What the exercise asks:
Beneath this task is a listing; tally its lines that contain "XNOR" and give only the total.

Data supplied:
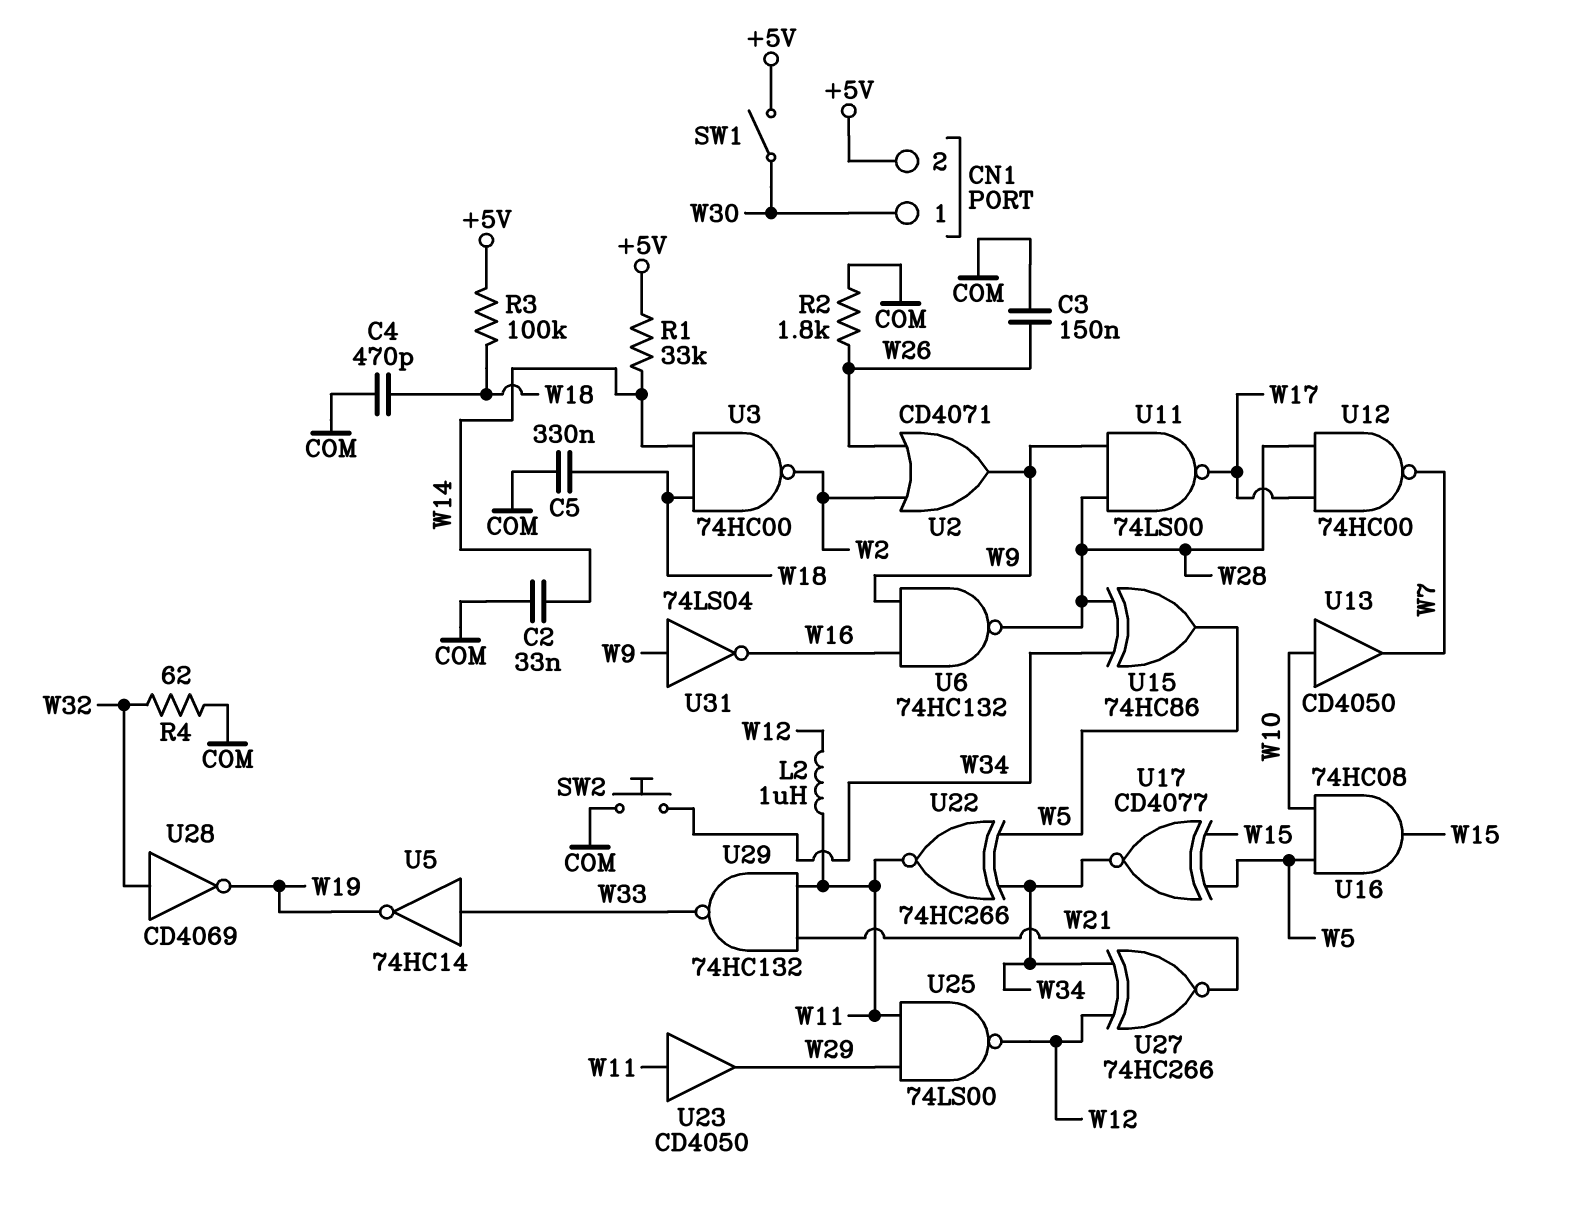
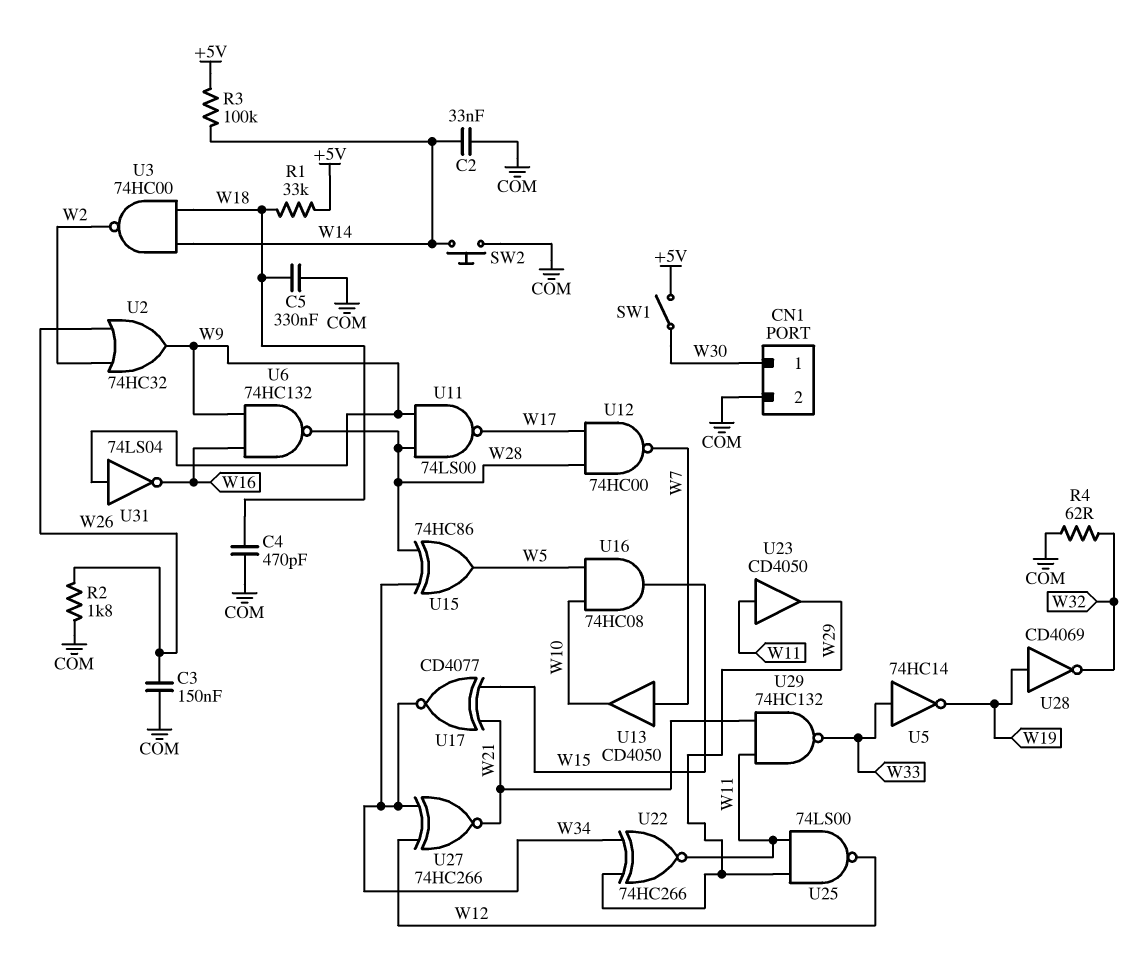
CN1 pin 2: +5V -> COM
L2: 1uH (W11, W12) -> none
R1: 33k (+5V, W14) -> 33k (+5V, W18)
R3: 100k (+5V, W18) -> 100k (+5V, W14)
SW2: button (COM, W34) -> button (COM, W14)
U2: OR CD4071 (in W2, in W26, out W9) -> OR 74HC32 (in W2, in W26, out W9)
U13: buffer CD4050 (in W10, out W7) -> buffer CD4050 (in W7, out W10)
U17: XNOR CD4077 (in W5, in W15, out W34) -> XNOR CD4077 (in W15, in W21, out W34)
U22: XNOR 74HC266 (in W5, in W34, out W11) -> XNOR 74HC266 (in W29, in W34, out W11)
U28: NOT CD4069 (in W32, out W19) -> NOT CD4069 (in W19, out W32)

Solution to the problem:
2